(Data on locating visible targets)
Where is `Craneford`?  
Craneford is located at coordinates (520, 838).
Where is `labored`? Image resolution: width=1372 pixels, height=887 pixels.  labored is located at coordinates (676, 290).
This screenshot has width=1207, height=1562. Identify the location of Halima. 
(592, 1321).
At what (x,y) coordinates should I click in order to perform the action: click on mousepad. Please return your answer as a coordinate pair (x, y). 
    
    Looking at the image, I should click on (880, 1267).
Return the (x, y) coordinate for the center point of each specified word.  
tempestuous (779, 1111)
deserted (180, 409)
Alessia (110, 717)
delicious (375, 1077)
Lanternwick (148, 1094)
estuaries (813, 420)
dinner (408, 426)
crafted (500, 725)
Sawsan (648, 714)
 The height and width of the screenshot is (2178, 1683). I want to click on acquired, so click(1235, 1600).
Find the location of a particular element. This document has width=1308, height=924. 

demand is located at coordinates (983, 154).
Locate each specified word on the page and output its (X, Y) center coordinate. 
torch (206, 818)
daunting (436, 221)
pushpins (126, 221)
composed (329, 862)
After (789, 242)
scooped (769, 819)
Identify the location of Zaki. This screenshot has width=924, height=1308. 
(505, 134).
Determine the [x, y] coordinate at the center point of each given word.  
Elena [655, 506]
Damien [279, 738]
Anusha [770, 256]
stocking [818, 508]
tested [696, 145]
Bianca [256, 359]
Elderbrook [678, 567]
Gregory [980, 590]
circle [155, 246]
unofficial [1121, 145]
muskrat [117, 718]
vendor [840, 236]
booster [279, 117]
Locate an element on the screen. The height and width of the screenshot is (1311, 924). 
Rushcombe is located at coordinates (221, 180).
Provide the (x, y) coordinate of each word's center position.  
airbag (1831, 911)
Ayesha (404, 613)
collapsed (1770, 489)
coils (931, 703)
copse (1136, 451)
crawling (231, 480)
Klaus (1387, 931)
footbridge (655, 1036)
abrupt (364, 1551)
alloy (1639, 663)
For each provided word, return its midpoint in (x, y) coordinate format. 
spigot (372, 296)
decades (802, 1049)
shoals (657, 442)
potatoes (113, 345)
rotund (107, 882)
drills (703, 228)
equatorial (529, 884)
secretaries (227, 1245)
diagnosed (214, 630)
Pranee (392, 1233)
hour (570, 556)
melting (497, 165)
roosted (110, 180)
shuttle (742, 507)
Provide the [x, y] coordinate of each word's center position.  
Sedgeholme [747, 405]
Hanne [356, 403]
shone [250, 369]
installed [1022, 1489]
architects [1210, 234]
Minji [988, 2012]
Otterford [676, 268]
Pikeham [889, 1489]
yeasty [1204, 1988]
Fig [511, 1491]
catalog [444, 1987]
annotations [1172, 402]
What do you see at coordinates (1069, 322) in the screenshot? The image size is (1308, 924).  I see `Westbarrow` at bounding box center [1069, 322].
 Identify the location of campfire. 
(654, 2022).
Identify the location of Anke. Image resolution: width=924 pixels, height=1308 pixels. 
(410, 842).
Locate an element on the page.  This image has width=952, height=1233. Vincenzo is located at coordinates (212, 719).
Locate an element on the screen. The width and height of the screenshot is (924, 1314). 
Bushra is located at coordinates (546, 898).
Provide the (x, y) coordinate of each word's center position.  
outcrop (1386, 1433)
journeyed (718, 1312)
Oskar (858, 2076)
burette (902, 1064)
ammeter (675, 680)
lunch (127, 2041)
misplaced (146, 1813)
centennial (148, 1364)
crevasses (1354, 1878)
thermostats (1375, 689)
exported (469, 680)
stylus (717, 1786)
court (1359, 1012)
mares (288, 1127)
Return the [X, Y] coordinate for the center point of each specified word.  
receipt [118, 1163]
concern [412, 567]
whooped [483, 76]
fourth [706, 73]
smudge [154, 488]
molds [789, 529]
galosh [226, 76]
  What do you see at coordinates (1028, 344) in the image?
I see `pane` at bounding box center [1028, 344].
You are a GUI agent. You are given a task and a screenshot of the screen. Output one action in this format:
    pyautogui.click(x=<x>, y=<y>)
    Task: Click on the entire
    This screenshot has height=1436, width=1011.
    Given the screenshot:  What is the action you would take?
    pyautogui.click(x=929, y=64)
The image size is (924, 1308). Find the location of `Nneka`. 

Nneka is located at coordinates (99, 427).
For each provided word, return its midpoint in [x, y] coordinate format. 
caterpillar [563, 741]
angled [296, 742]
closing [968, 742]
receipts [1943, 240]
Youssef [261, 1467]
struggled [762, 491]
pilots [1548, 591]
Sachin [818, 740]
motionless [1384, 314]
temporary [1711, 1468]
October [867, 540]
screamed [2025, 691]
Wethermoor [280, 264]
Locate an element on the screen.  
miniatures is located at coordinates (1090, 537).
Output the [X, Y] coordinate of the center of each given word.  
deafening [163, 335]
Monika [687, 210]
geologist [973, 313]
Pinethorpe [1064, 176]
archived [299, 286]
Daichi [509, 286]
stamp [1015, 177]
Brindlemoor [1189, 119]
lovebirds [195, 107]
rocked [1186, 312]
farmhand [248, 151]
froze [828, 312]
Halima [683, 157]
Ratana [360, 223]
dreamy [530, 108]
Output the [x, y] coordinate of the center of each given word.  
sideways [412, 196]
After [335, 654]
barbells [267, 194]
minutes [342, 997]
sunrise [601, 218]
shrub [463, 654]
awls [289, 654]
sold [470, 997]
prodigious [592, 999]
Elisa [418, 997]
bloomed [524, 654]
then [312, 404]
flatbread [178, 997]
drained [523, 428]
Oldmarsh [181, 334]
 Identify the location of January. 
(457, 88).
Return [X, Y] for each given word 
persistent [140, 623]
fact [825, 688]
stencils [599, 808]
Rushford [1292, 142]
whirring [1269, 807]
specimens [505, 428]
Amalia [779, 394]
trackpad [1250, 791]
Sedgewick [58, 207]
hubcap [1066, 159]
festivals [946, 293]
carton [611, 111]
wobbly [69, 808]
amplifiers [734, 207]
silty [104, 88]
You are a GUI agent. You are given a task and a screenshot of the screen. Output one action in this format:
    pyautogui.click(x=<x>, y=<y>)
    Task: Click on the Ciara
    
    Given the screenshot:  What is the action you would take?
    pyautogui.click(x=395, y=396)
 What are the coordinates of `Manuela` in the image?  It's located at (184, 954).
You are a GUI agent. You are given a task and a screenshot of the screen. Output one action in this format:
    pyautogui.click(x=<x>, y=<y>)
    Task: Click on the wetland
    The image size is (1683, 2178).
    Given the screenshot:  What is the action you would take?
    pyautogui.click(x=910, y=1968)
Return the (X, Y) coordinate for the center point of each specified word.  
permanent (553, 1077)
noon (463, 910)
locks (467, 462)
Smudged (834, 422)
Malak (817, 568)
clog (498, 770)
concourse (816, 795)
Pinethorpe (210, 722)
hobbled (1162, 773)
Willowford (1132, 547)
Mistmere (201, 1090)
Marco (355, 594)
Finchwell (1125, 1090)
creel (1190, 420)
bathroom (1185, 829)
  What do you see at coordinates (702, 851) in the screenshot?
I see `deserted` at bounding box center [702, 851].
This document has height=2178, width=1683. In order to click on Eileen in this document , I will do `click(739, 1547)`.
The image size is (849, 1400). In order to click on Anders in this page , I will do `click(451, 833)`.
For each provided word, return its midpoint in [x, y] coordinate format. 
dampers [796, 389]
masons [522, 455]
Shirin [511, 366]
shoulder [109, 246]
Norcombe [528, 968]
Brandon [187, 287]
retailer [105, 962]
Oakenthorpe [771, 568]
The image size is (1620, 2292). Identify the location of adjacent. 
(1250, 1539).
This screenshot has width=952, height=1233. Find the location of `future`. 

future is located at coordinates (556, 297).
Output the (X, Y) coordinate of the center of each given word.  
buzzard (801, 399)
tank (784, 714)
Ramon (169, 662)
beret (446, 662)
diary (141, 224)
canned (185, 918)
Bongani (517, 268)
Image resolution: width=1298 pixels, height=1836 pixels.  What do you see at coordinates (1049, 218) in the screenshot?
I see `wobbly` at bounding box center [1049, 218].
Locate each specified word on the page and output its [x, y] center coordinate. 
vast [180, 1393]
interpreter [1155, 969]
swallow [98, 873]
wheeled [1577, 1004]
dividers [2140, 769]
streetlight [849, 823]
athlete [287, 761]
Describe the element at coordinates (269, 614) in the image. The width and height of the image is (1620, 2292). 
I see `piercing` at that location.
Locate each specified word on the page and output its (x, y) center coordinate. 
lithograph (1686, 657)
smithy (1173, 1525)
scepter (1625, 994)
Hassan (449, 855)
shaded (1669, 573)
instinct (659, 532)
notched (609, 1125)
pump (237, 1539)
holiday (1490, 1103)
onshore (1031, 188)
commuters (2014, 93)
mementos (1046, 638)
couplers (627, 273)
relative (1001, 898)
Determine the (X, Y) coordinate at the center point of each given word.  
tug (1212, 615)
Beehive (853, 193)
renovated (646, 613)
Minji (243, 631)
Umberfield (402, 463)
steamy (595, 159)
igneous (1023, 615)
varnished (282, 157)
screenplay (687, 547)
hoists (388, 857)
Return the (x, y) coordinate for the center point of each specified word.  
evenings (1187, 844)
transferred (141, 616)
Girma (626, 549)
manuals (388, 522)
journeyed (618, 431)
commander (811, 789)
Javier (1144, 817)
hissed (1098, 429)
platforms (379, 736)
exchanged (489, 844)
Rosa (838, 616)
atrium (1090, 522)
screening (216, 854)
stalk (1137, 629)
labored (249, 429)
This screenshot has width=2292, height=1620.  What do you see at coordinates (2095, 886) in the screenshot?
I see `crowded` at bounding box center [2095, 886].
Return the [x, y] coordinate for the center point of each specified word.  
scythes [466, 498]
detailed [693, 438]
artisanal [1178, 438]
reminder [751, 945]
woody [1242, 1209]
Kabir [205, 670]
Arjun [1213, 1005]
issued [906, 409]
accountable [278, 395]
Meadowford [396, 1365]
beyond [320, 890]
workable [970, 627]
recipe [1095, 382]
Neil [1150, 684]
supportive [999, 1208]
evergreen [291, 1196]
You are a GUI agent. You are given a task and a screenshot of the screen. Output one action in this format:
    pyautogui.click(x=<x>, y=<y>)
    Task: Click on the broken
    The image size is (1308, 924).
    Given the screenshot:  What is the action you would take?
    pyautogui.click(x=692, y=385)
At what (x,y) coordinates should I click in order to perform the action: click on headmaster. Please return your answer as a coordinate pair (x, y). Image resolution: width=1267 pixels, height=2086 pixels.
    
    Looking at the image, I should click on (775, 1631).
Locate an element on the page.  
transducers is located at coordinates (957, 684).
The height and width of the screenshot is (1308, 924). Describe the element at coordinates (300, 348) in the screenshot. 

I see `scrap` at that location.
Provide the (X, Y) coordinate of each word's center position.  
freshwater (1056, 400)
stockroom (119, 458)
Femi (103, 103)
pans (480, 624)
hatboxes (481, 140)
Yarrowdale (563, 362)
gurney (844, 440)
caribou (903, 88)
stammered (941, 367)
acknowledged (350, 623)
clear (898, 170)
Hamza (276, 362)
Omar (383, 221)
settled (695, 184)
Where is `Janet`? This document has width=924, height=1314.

- **WHAT YOU ARE ASKED TO DO**
Copy out the entries character for character, starting at the line that contains "tested [696, 145]" and ending at the line that contains "Otterford [676, 268]", with both of those lines included.

- **FULL ANSWER**
tested [696, 145]
Bianca [256, 359]
Elderbrook [678, 567]
Gregory [980, 590]
circle [155, 246]
unofficial [1121, 145]
muskrat [117, 718]
vendor [840, 236]
booster [279, 117]
Locate an element on the screen. The height and width of the screenshot is (1311, 924). 
Rushcombe is located at coordinates (221, 180).
Provide the (x, y) coordinate of each word's center position.  
airbag (1831, 911)
Ayesha (404, 613)
collapsed (1770, 489)
coils (931, 703)
copse (1136, 451)
crawling (231, 480)
Klaus (1387, 931)
footbridge (655, 1036)
abrupt (364, 1551)
alloy (1639, 663)
For each provided word, return its midpoint in (x, y) coordinate format. 
spigot (372, 296)
decades (802, 1049)
shoals (657, 442)
potatoes (113, 345)
rotund (107, 882)
drills (703, 228)
equatorial (529, 884)
secretaries (227, 1245)
diagnosed (214, 630)
Pranee (392, 1233)
hour (570, 556)
melting (497, 165)
roosted (110, 180)
shuttle (742, 507)
Provide the [x, y] coordinate of each word's center position.  
Sedgeholme [747, 405]
Hanne [356, 403]
shone [250, 369]
installed [1022, 1489]
architects [1210, 234]
Minji [988, 2012]
Otterford [676, 268]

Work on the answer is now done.